▶ **Saved entries**:
____

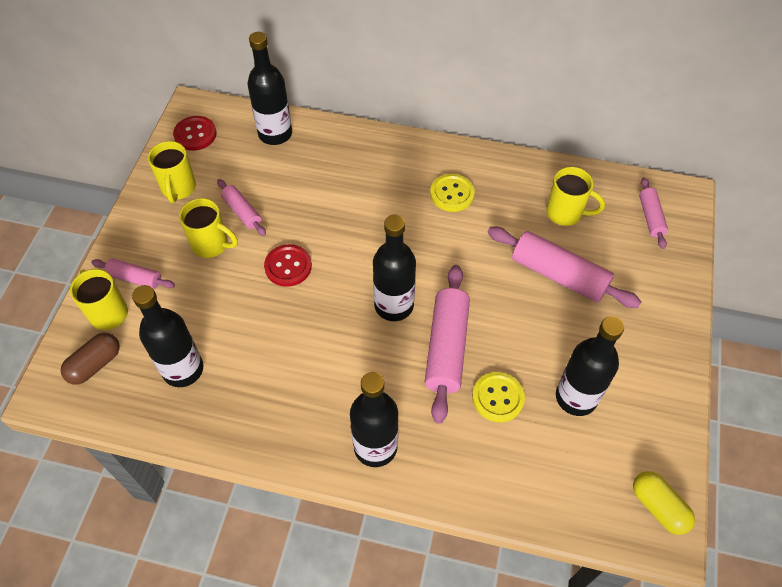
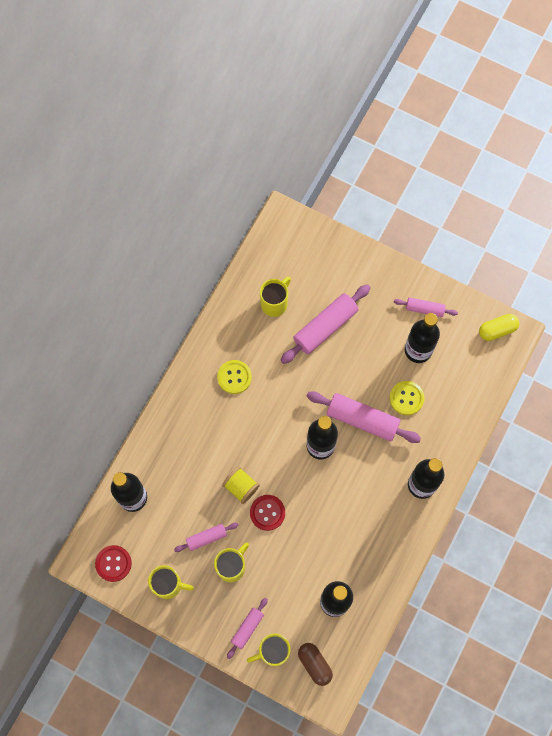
camera: 75 degrees left, 15 degrees up
(314, 232) = (241, 487): none -> yellow spool
(650, 217) = (294, 247): pink rolling pin -> pink rolling pin (424, 309)

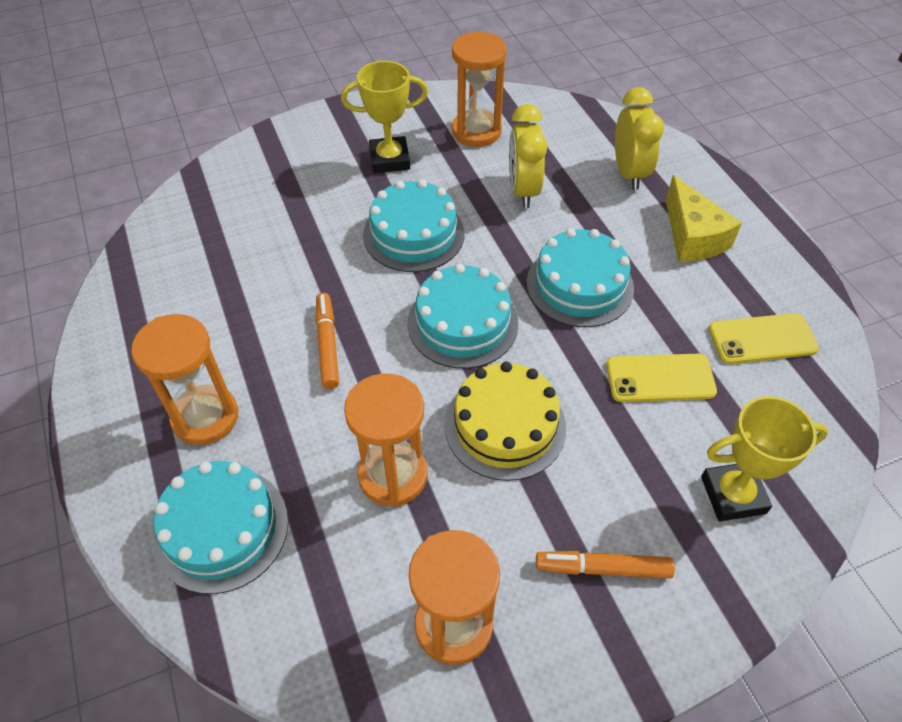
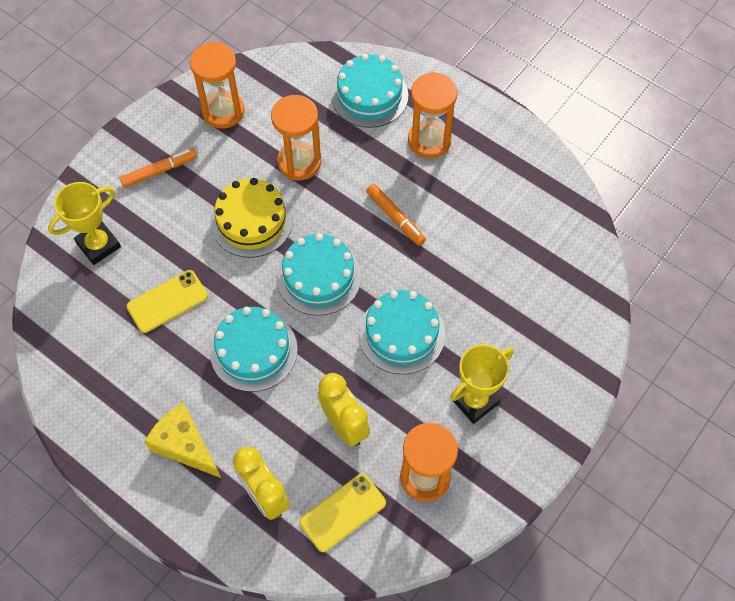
camera: 150 degrees right, 10 degrees up
(762, 339) = (105, 369): yellow phone -> yellow phone (342, 512)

____

▶ **WHAT YOU WILL DO**: Search the records for the word "camera" and copy out every line that holds it.

▶ **EXPECTED ANSWER**:
camera: 75 degrees left, 15 degrees up
camera: 150 degrees right, 10 degrees up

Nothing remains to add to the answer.